▶ What you will do: Every record gets copied exactly, and no picture goes with it.

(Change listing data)
_ _ _
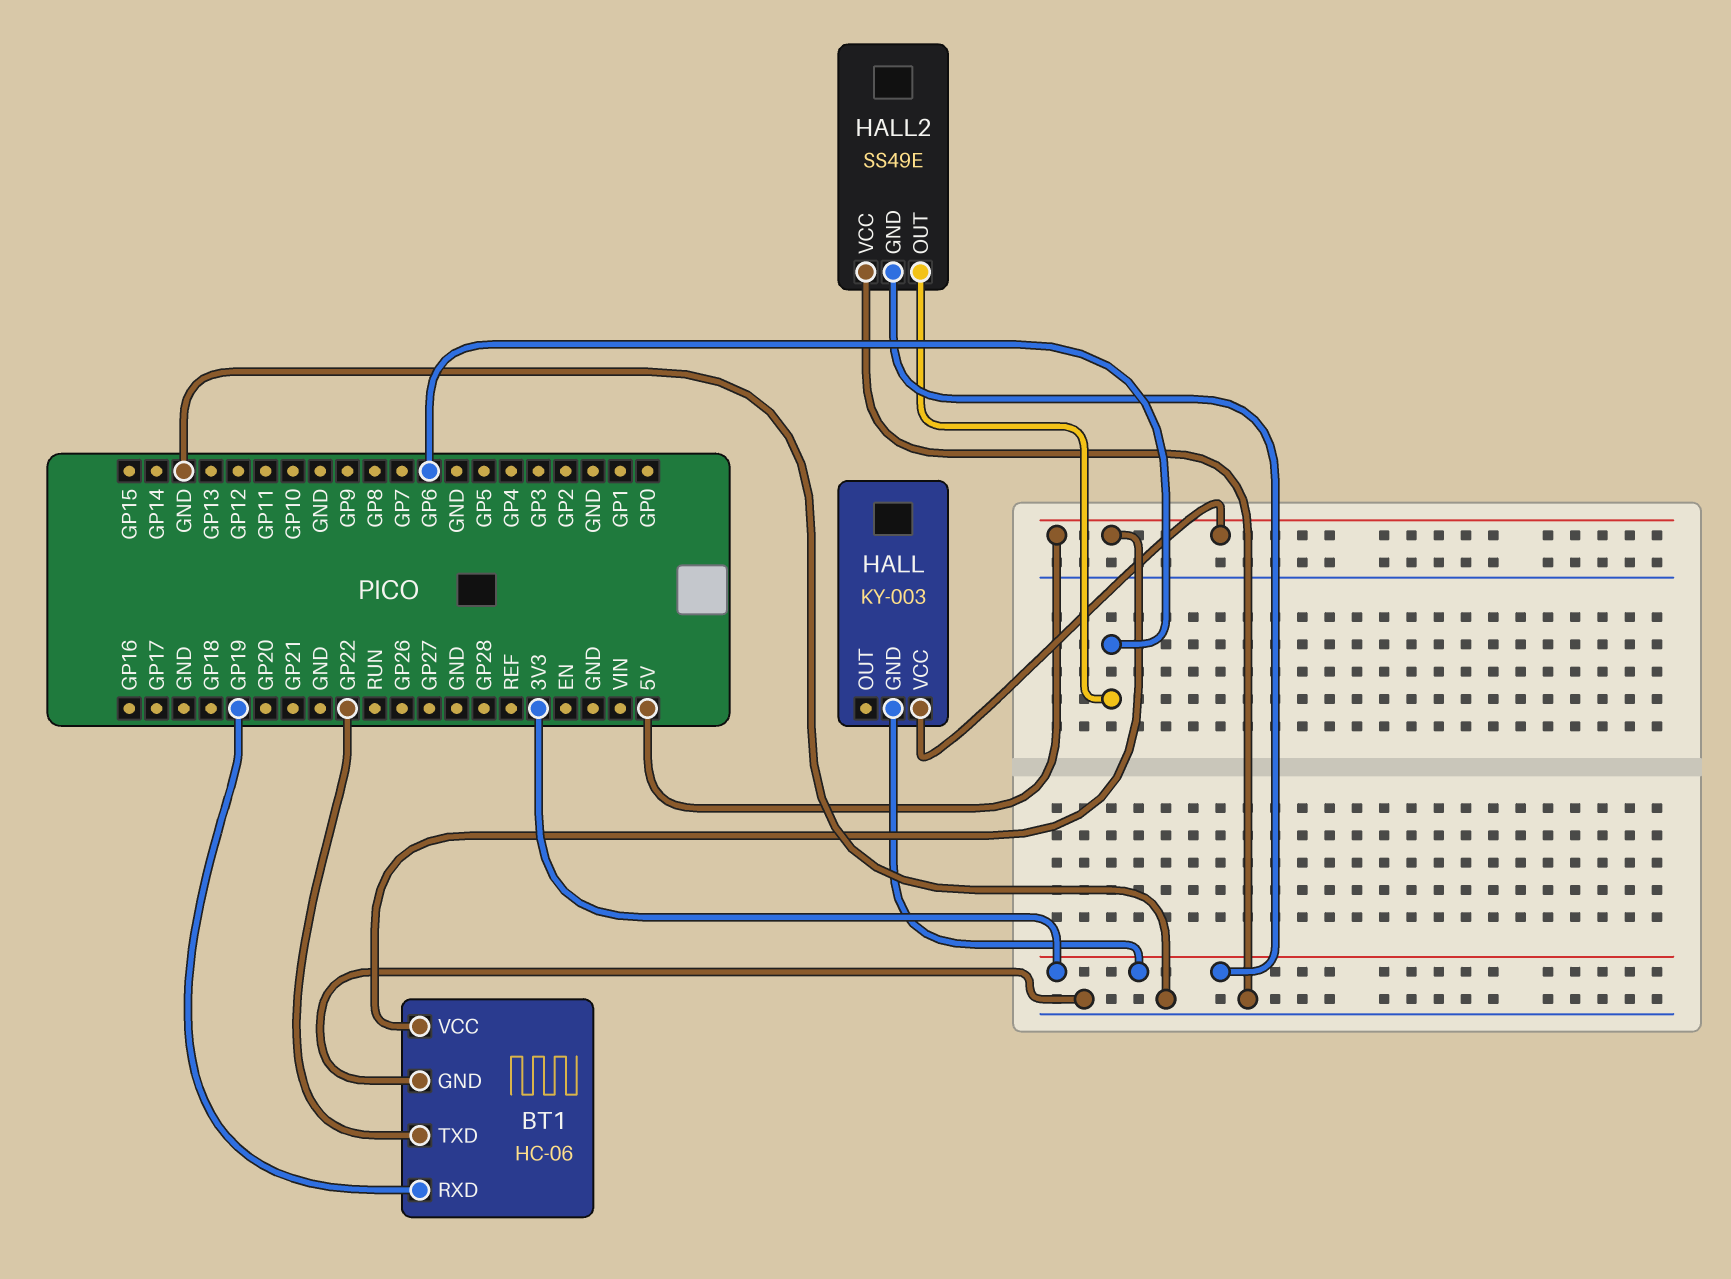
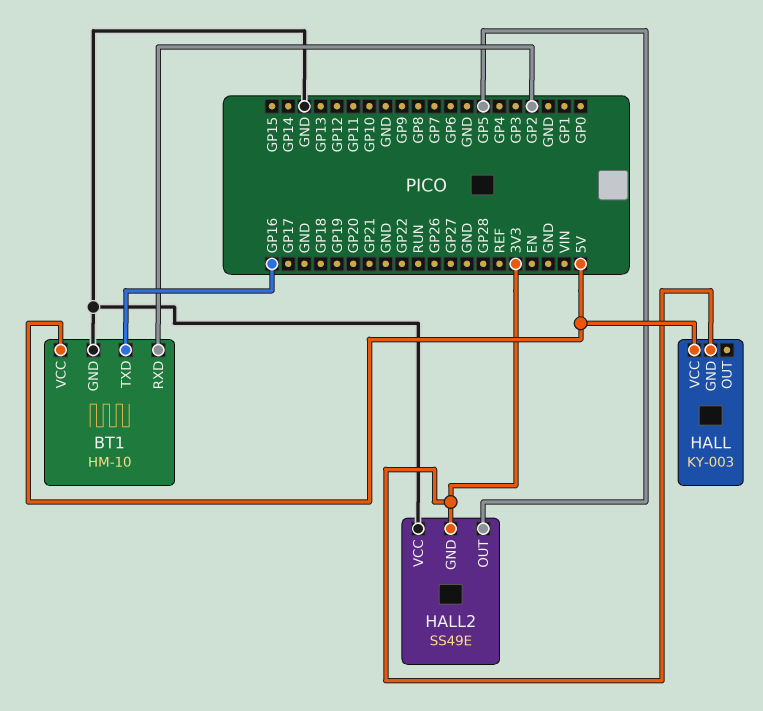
BT1: HC-06 -> HM-10
BT1 pin RXD: GP19 -> GP2
BT1 pin TXD: GP22 -> GP16
HALL2 pin OUT: GP6 -> GP5

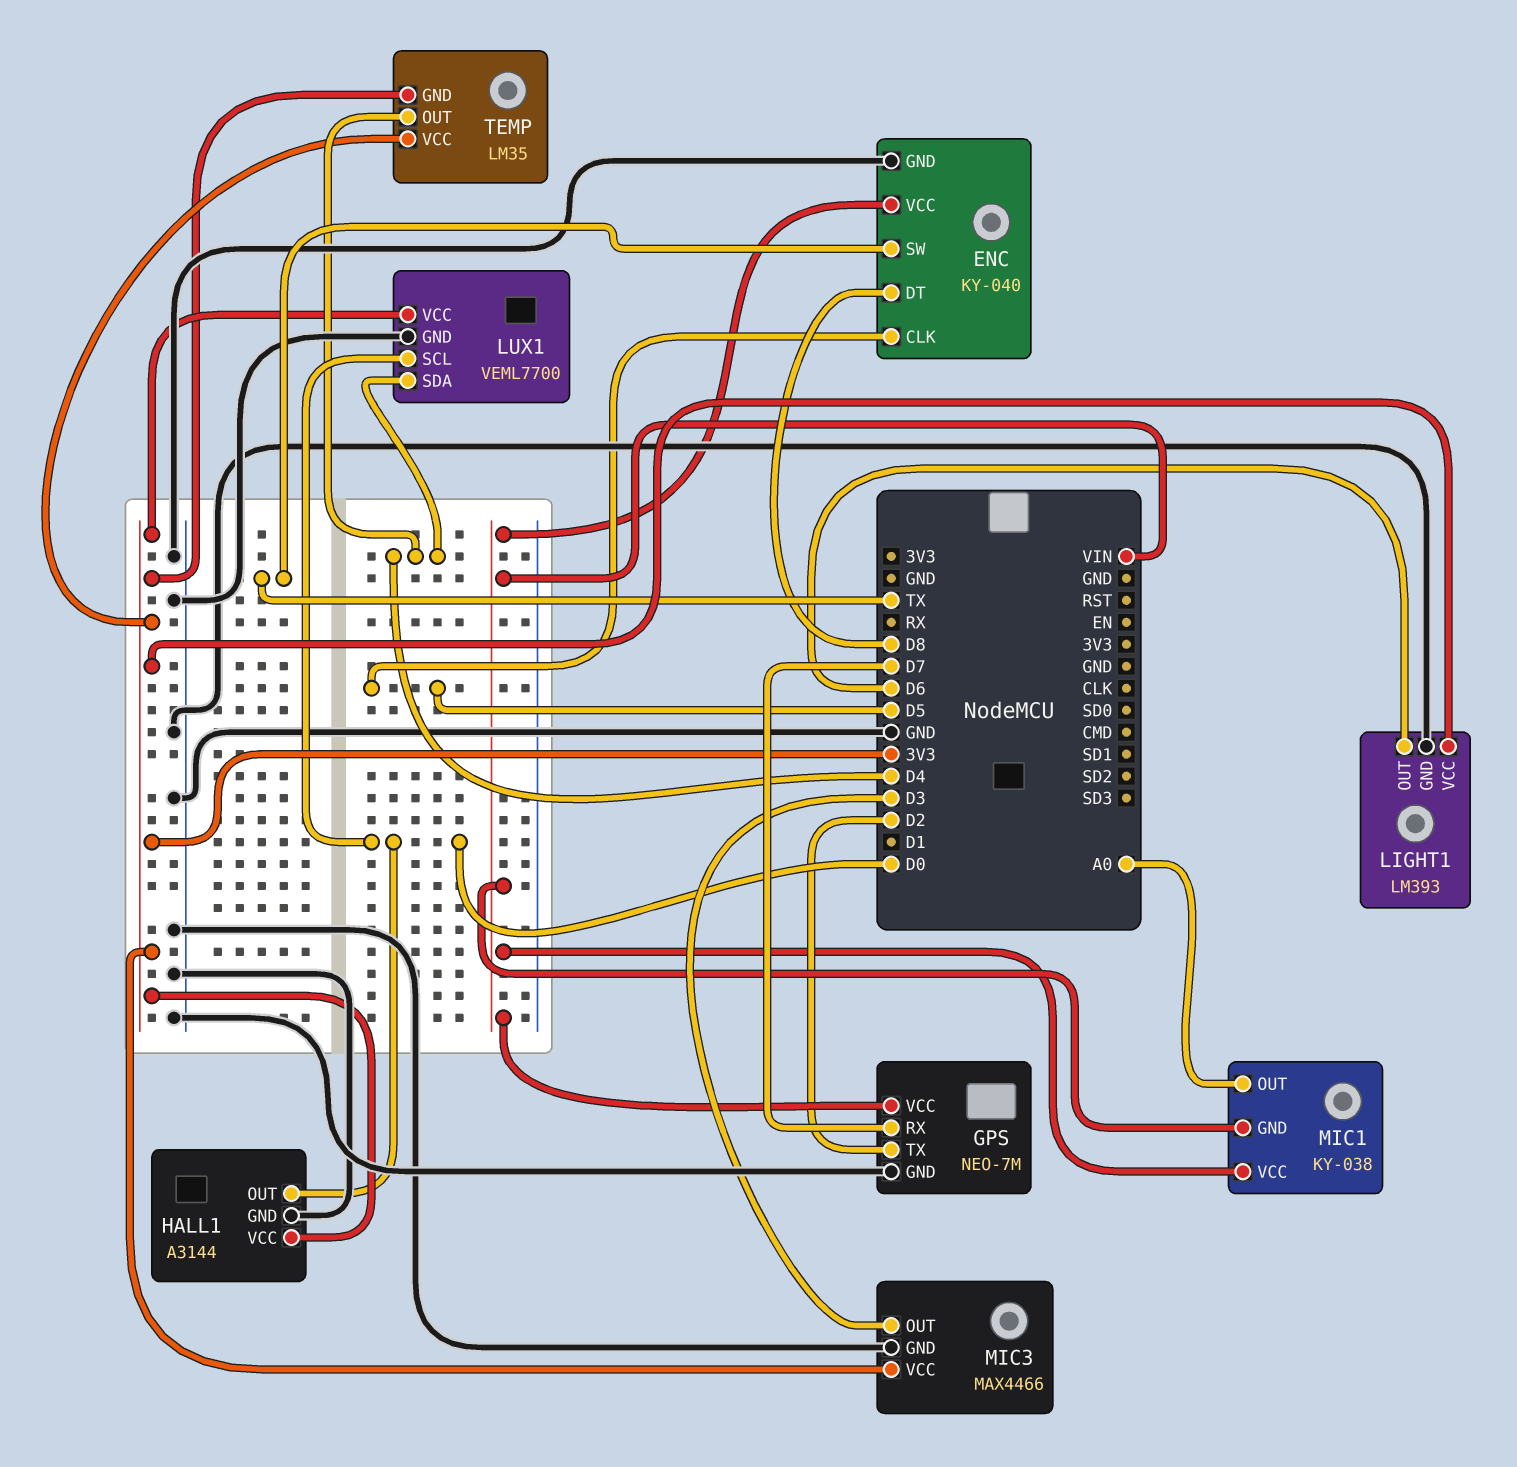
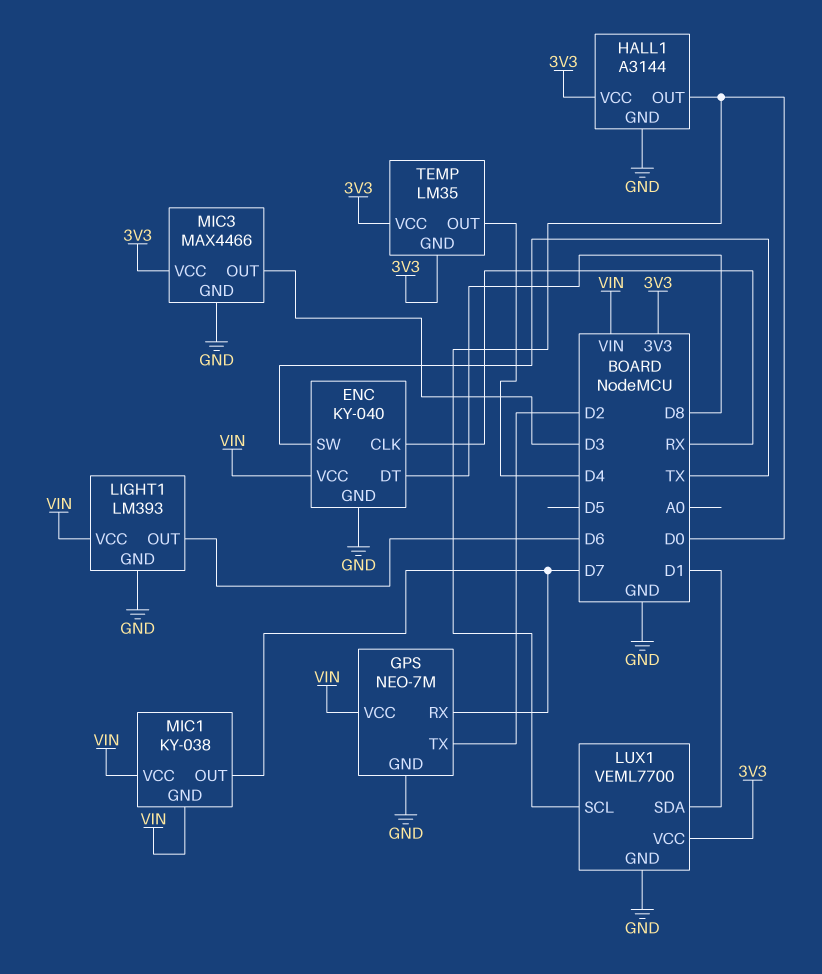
ENC pin CLK: D5 -> RX
LIGHT1 pin VCC: 3V3 -> VIN
LUX1 pin SDA: D4 -> D1
MIC1 pin OUT: A0 -> D7

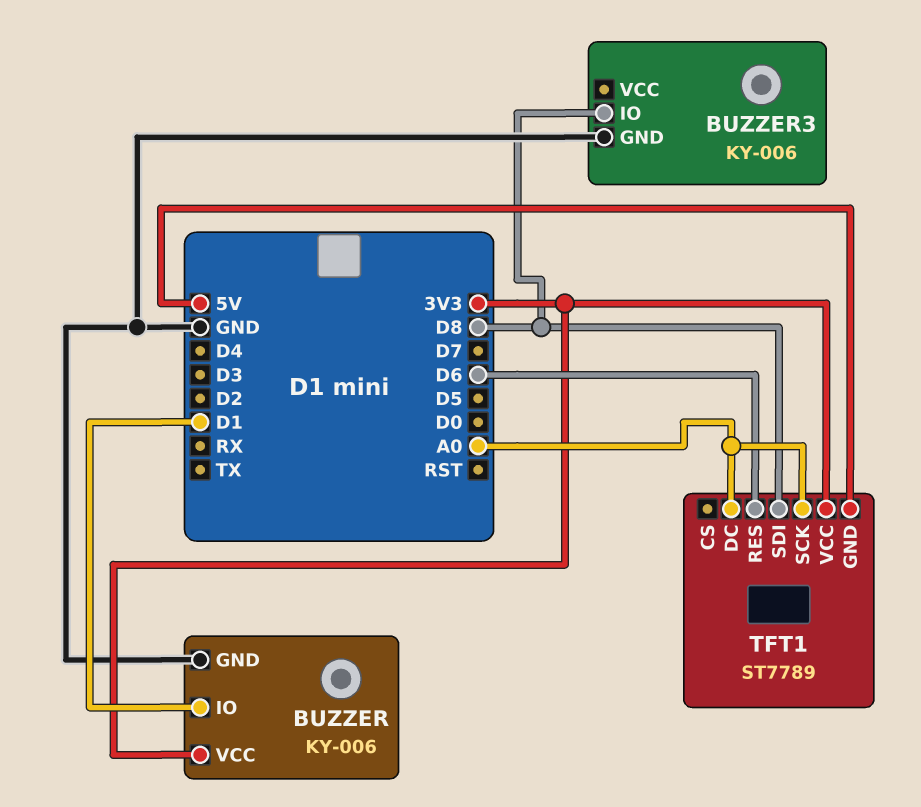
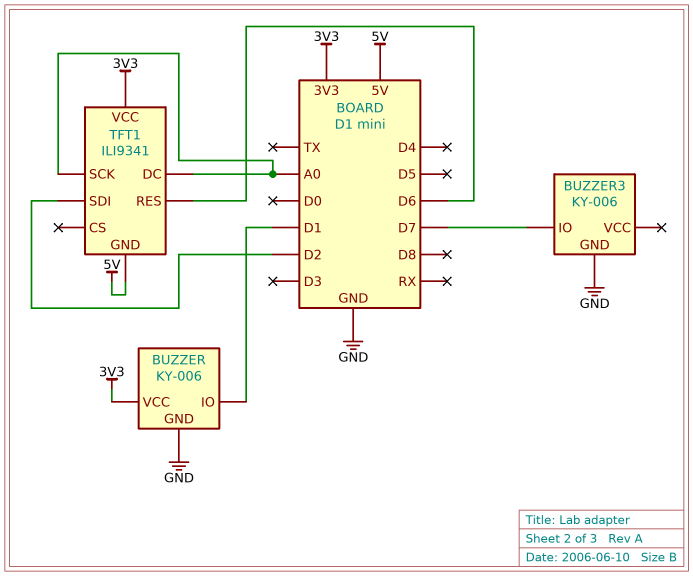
BUZZER3 pin IO: D8 -> D7
TFT1: ST7789 -> ILI9341
TFT1 pin SDI: D8 -> D2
_ _ _
▶ Answer to this problem:
BT1: HC-06 -> HM-10
BT1 pin RXD: GP19 -> GP2
BT1 pin TXD: GP22 -> GP16
HALL2 pin OUT: GP6 -> GP5

ENC pin CLK: D5 -> RX
LIGHT1 pin VCC: 3V3 -> VIN
LUX1 pin SDA: D4 -> D1
MIC1 pin OUT: A0 -> D7

BUZZER3 pin IO: D8 -> D7
TFT1: ST7789 -> ILI9341
TFT1 pin SDI: D8 -> D2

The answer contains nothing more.